> [GIVEN ENTRIES]:
*** Block opens ***

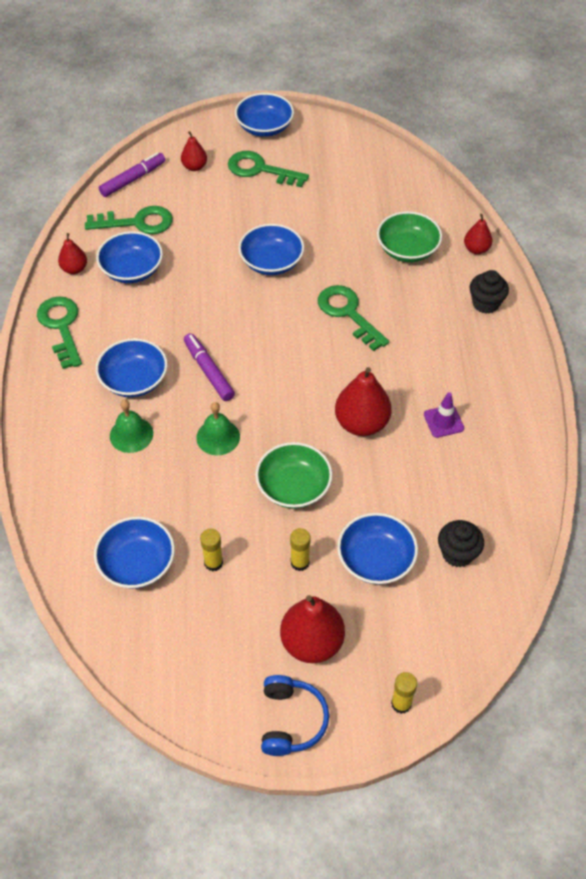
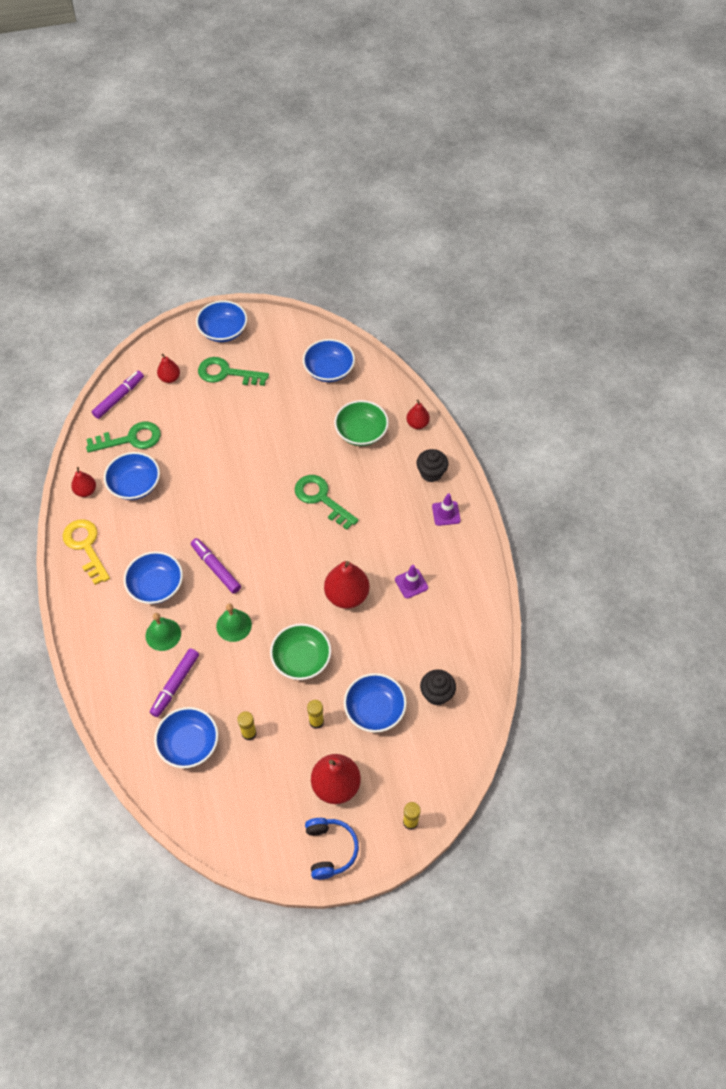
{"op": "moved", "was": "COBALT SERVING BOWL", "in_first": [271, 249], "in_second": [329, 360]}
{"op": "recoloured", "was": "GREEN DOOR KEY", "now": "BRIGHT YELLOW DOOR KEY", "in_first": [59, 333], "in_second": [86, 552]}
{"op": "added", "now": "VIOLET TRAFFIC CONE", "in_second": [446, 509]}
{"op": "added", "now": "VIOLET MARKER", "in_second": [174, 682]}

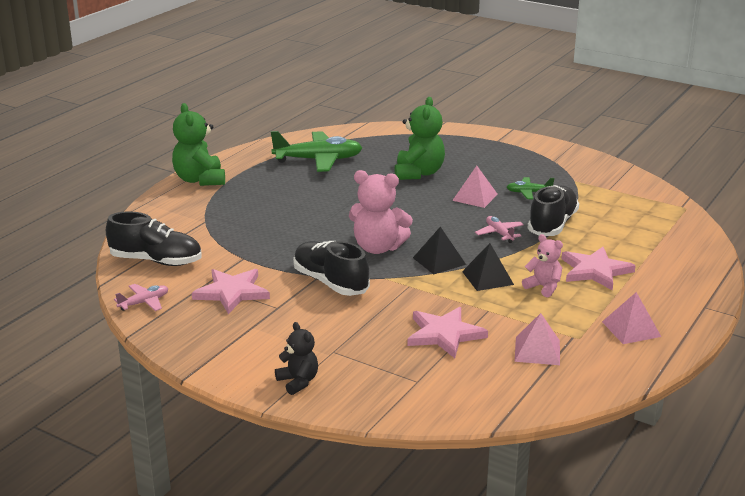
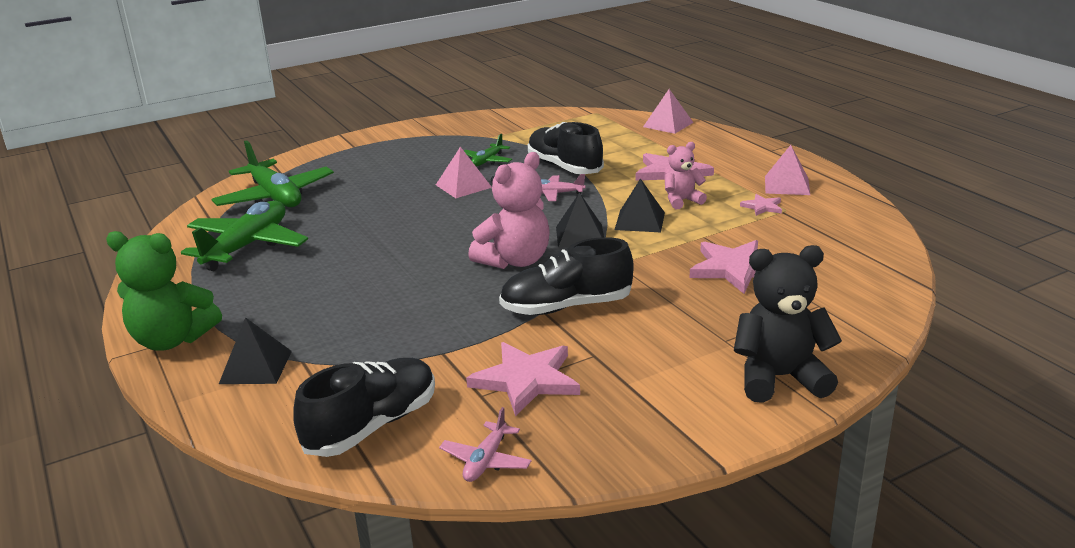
{"op": "removed", "was": "GREEN TEDDY", "in_first": [420, 138]}
{"op": "turned", "was": "PINK TOY PLANE", "in_first": [141, 297], "in_second": [485, 444], "clockwise": -150}
{"op": "moved", "was": "PINK PYRAMID", "in_first": [537, 339], "in_second": [668, 111]}
{"op": "resized", "was": "EBONY TEDDY", "in_first": [296, 358], "in_second": [788, 324], "ratio": 1.71}
{"op": "added", "now": "GREEN TOY PLANE", "in_second": [272, 173]}
{"op": "added", "now": "PINK STAR SHAPE", "in_second": [761, 205]}
{"op": "added", "now": "EBONY PYRAMID", "in_second": [255, 350]}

*** Block closes ***

> [EXERCISE]: Retype each of the entries above exactly as it appears, with no pictures.

> [OUTPUT OF THE TASK]:
{"op": "moved", "was": "COBALT SERVING BOWL", "in_first": [271, 249], "in_second": [329, 360]}
{"op": "recoloured", "was": "GREEN DOOR KEY", "now": "BRIGHT YELLOW DOOR KEY", "in_first": [59, 333], "in_second": [86, 552]}
{"op": "added", "now": "VIOLET TRAFFIC CONE", "in_second": [446, 509]}
{"op": "added", "now": "VIOLET MARKER", "in_second": [174, 682]}

{"op": "removed", "was": "GREEN TEDDY", "in_first": [420, 138]}
{"op": "turned", "was": "PINK TOY PLANE", "in_first": [141, 297], "in_second": [485, 444], "clockwise": -150}
{"op": "moved", "was": "PINK PYRAMID", "in_first": [537, 339], "in_second": [668, 111]}
{"op": "resized", "was": "EBONY TEDDY", "in_first": [296, 358], "in_second": [788, 324], "ratio": 1.71}
{"op": "added", "now": "GREEN TOY PLANE", "in_second": [272, 173]}
{"op": "added", "now": "PINK STAR SHAPE", "in_second": [761, 205]}
{"op": "added", "now": "EBONY PYRAMID", "in_second": [255, 350]}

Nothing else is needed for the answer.